**Exercise instructions:**
Print the listing from its top line through the line containing "yellow 1x2 brick [170,217,251,274]", nothing more, and leave out the pictures.

##############################

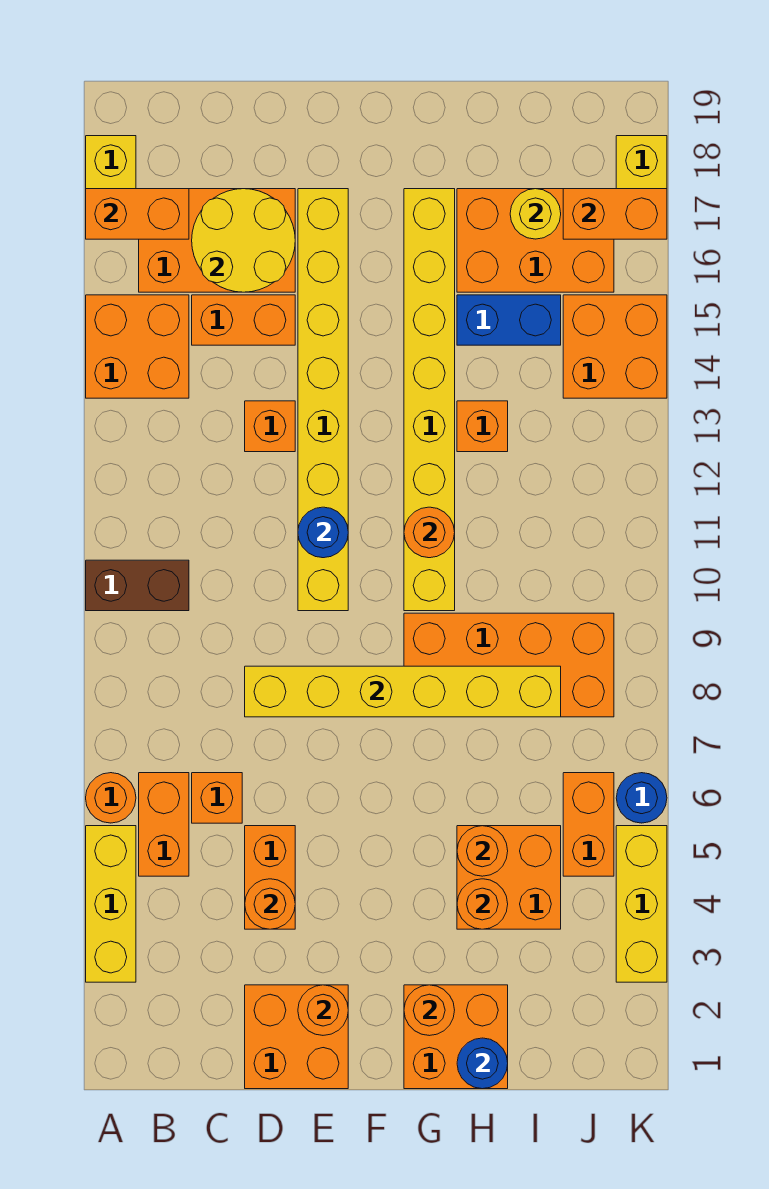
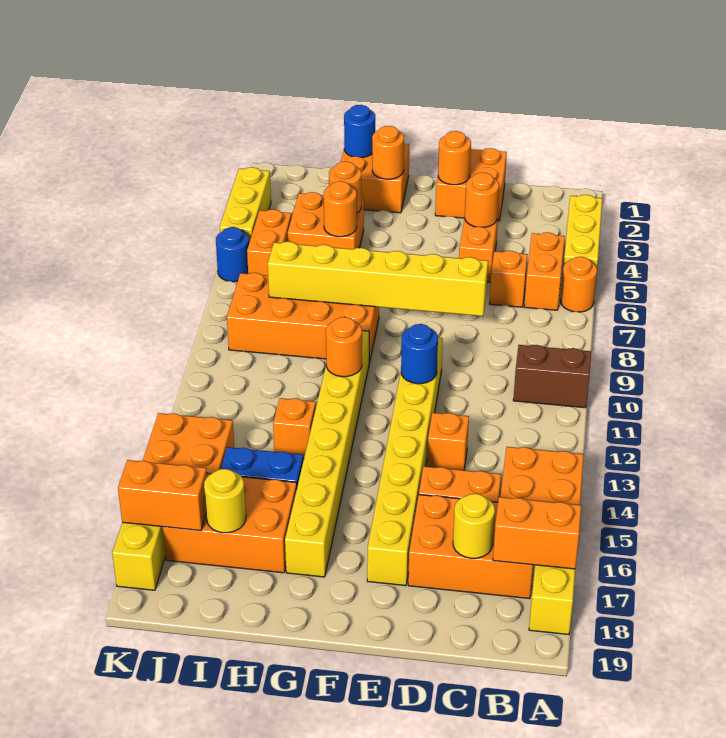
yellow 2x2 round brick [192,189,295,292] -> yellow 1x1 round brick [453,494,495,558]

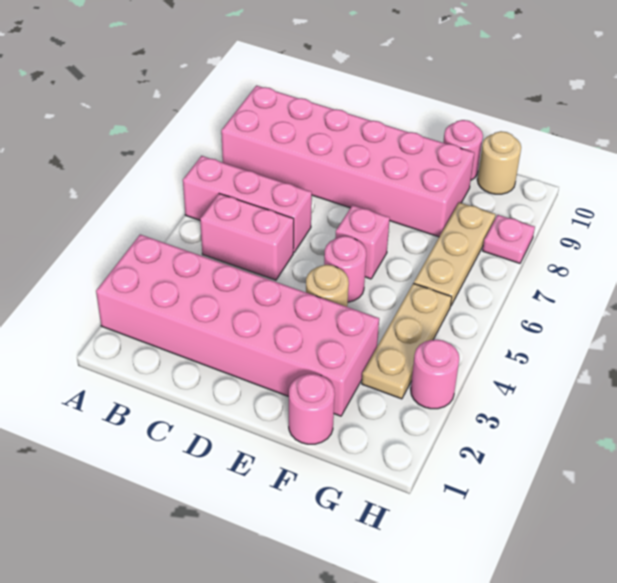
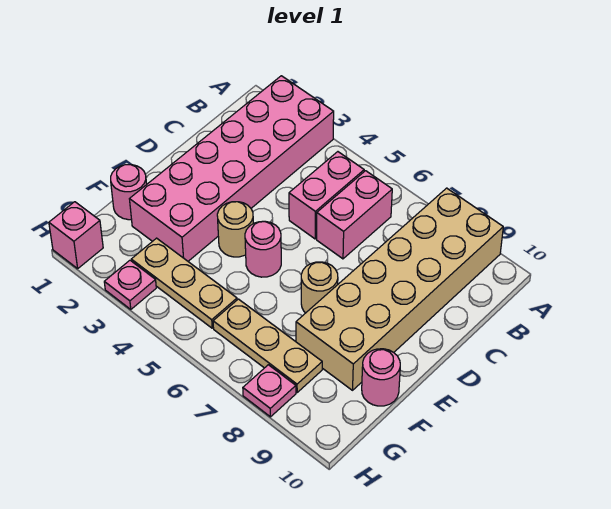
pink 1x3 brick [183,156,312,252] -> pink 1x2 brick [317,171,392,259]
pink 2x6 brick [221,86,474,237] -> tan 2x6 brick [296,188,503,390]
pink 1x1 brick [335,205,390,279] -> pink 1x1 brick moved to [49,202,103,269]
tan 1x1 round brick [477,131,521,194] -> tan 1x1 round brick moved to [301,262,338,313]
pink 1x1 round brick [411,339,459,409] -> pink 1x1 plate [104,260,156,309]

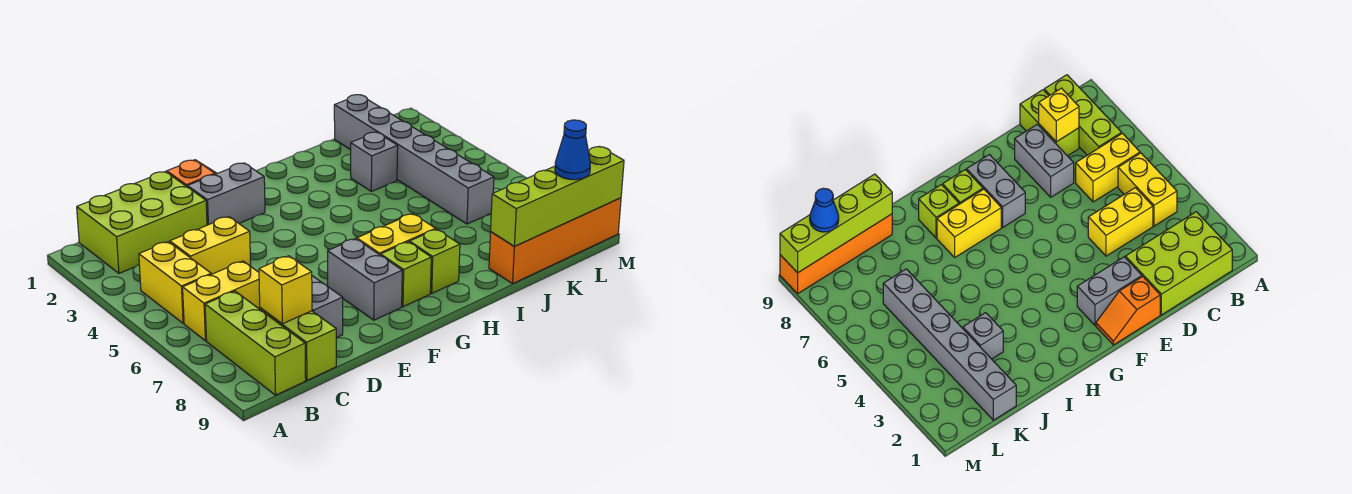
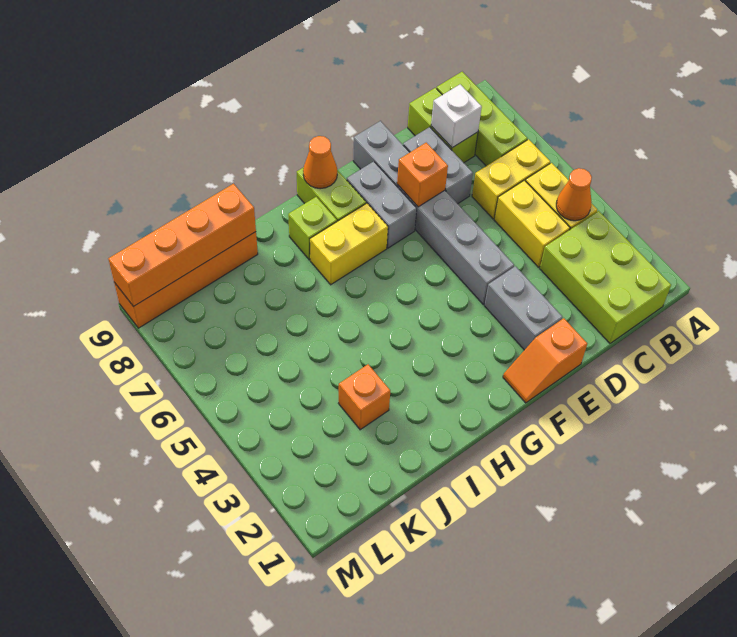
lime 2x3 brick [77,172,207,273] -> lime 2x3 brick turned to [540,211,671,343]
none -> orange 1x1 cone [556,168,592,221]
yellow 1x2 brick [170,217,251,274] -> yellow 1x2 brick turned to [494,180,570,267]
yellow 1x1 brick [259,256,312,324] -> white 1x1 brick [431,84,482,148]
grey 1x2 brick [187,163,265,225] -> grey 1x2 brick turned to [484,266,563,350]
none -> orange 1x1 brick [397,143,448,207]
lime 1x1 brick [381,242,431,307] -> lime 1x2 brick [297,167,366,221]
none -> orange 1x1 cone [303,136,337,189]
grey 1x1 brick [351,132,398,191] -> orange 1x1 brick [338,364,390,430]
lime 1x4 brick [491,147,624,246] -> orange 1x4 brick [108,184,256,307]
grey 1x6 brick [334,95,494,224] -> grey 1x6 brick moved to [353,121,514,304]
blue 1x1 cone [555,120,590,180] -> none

##############################

**Result of the task:**
yellow 2x2 round brick [192,189,295,292] -> yellow 1x1 round brick [453,494,495,558]

pink 1x3 brick [183,156,312,252] -> pink 1x2 brick [317,171,392,259]
pink 2x6 brick [221,86,474,237] -> tan 2x6 brick [296,188,503,390]
pink 1x1 brick [335,205,390,279] -> pink 1x1 brick moved to [49,202,103,269]
tan 1x1 round brick [477,131,521,194] -> tan 1x1 round brick moved to [301,262,338,313]
pink 1x1 round brick [411,339,459,409] -> pink 1x1 plate [104,260,156,309]

lime 2x3 brick [77,172,207,273] -> lime 2x3 brick turned to [540,211,671,343]
none -> orange 1x1 cone [556,168,592,221]
yellow 1x2 brick [170,217,251,274] -> yellow 1x2 brick turned to [494,180,570,267]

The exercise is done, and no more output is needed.